--- INPUT RECORDS ---

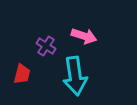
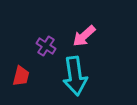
pink arrow: rotated 120 degrees clockwise
red trapezoid: moved 1 px left, 2 px down
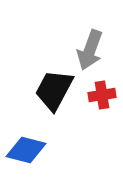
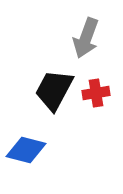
gray arrow: moved 4 px left, 12 px up
red cross: moved 6 px left, 2 px up
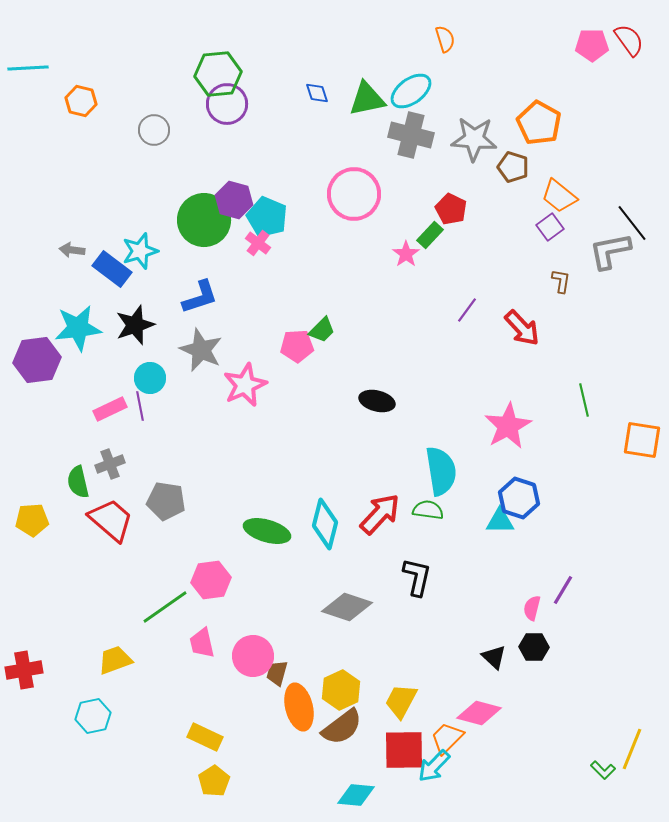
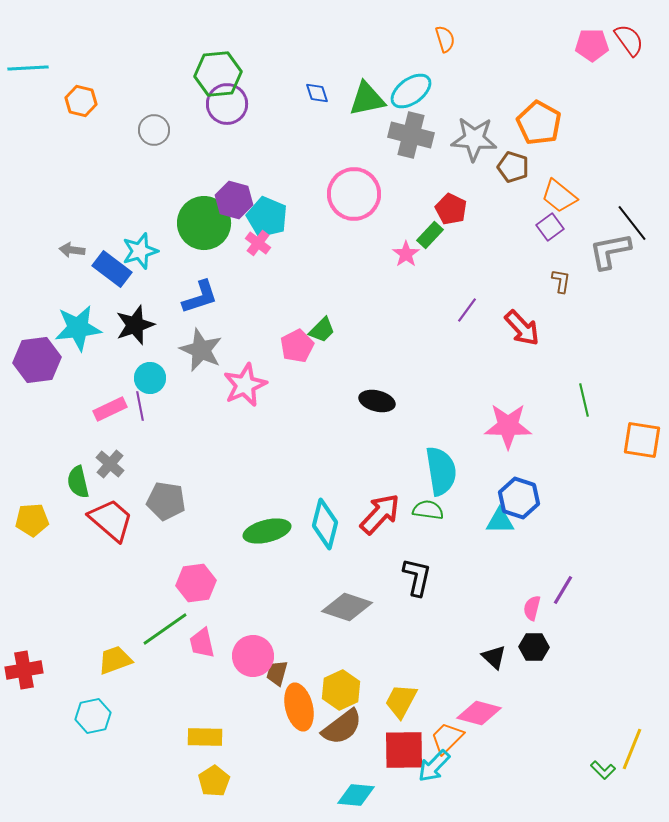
green circle at (204, 220): moved 3 px down
pink pentagon at (297, 346): rotated 24 degrees counterclockwise
pink star at (508, 426): rotated 30 degrees clockwise
gray cross at (110, 464): rotated 28 degrees counterclockwise
green ellipse at (267, 531): rotated 30 degrees counterclockwise
pink hexagon at (211, 580): moved 15 px left, 3 px down
green line at (165, 607): moved 22 px down
yellow rectangle at (205, 737): rotated 24 degrees counterclockwise
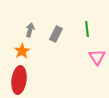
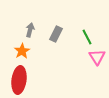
green line: moved 8 px down; rotated 21 degrees counterclockwise
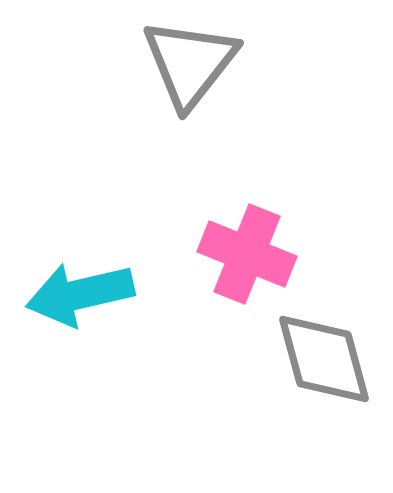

---

### [ASSIGNED TASK]
Although the records above contain pictures, the copy must not; set down exactly the lines from the one with "gray arrow: moved 4 px left, 12 px up" up to and including the one with "gray cross at".

### [WRITTEN ANSWER]
gray arrow: moved 4 px left, 12 px up
red cross: moved 6 px left, 2 px up
green circle at (204, 220): moved 3 px down
pink pentagon at (297, 346): rotated 24 degrees counterclockwise
pink star at (508, 426): rotated 30 degrees clockwise
gray cross at (110, 464): rotated 28 degrees counterclockwise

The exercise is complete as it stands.